Problem statement: Apart from the pictures, please restate every entry below exactly.

[Items listed in a dataset]
= Beginning of Section =
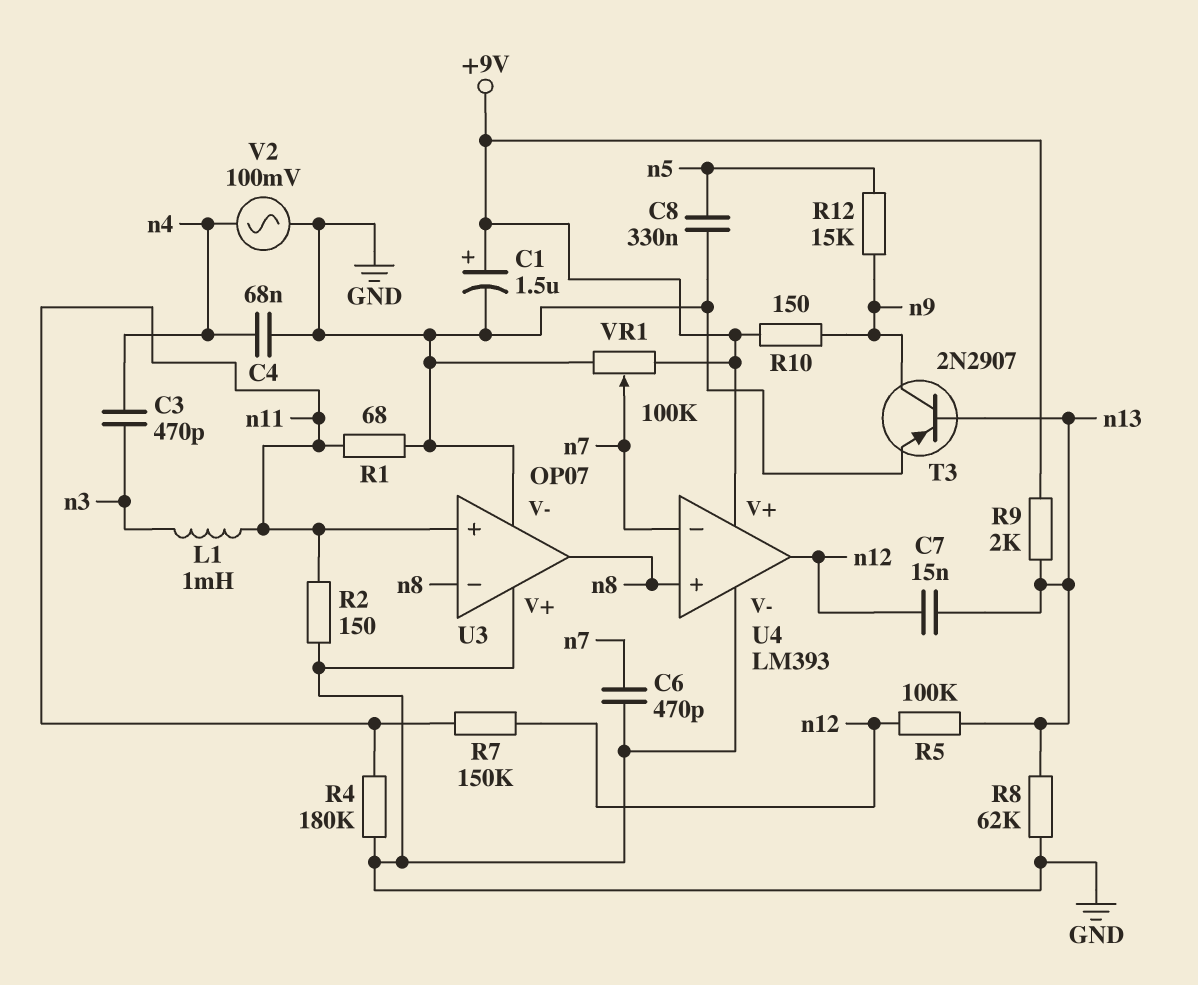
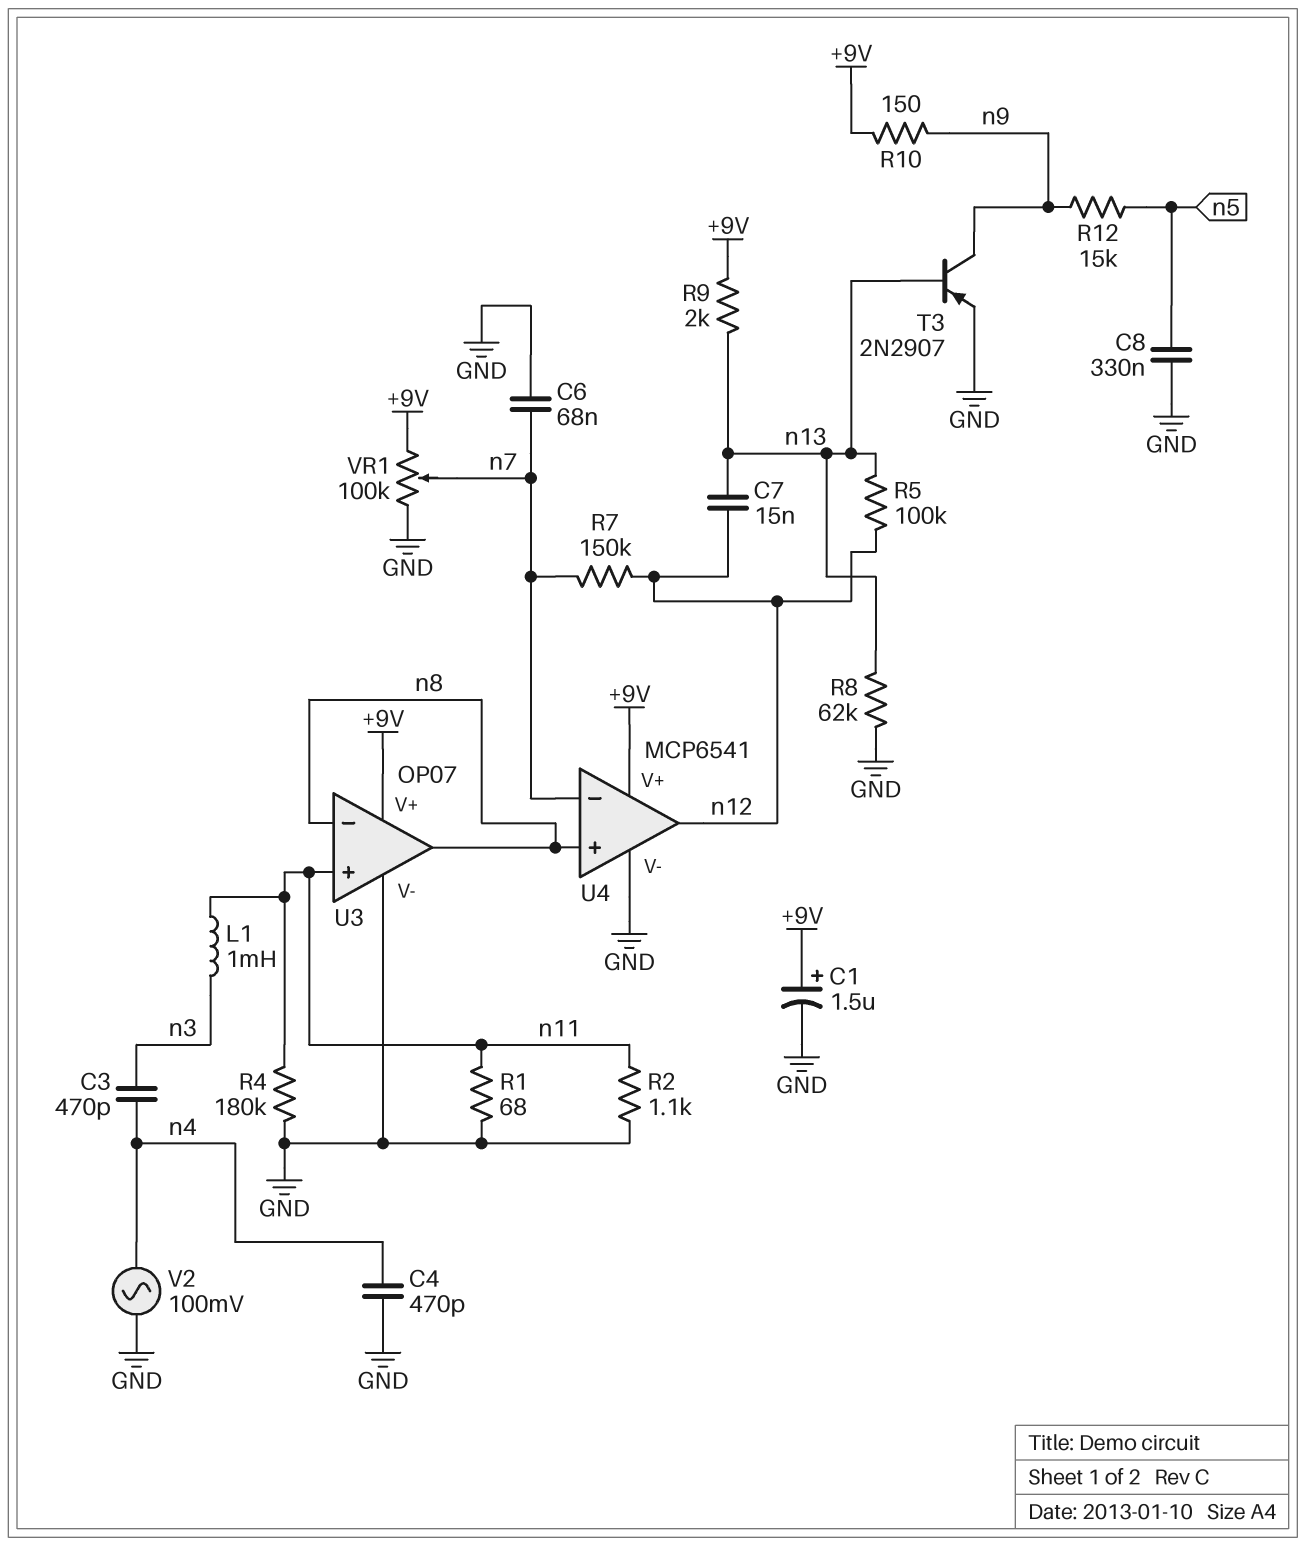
C4: 68nF (GND, n4) -> 470pF (GND, n4)
C6: 470pF (GND, n7) -> 68nF (GND, n7)
R2: 150 (GND, n11) -> 1.1k (GND, n11)
R7: 150k (n11, n12) -> 150k (n7, n12)
U3 pin V+: GND -> +9V
U4: LM393 -> MCP6541

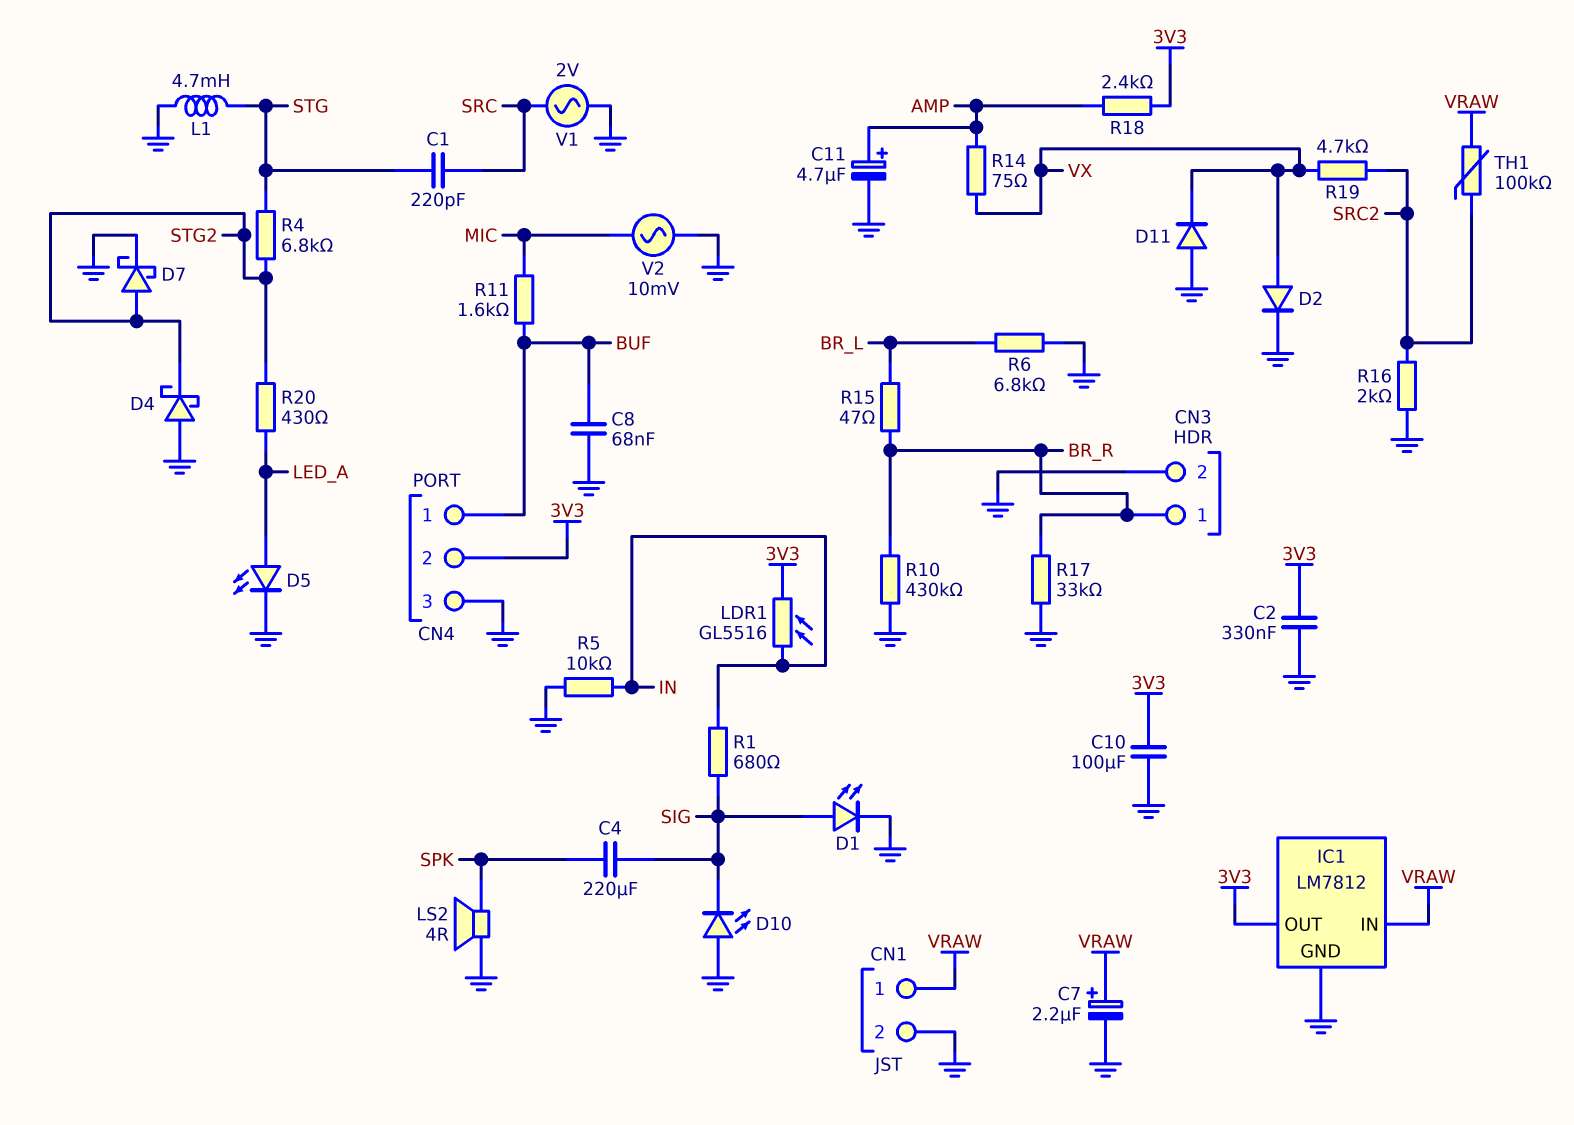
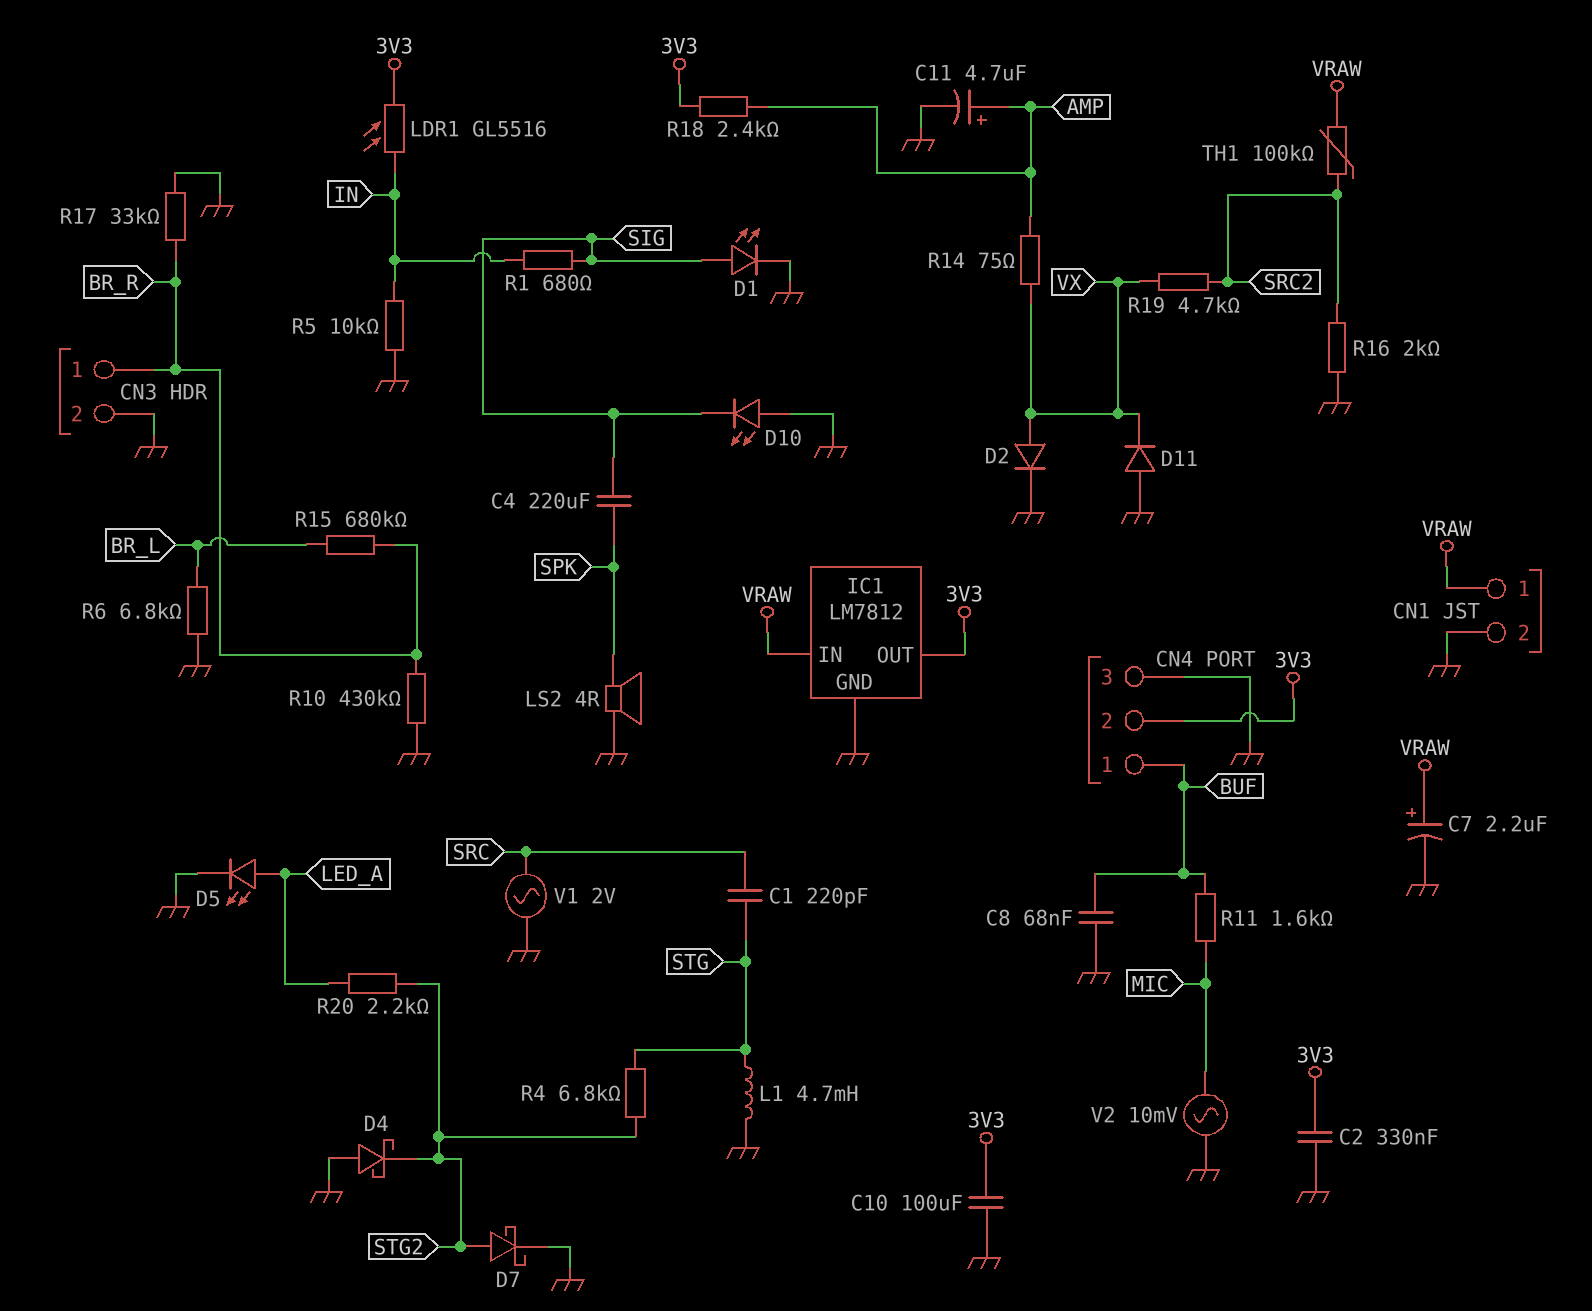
R15: 47 (BR_L, BR_R) -> 680k (BR_L, BR_R)
R20: 430 (LED_A, STG2) -> 2.2k (LED_A, STG2)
= End of Section =
Answer to this problem:
C4: 68nF (GND, n4) -> 470pF (GND, n4)
C6: 470pF (GND, n7) -> 68nF (GND, n7)
R2: 150 (GND, n11) -> 1.1k (GND, n11)
R7: 150k (n11, n12) -> 150k (n7, n12)
U3 pin V+: GND -> +9V
U4: LM393 -> MCP6541

R15: 47 (BR_L, BR_R) -> 680k (BR_L, BR_R)
R20: 430 (LED_A, STG2) -> 2.2k (LED_A, STG2)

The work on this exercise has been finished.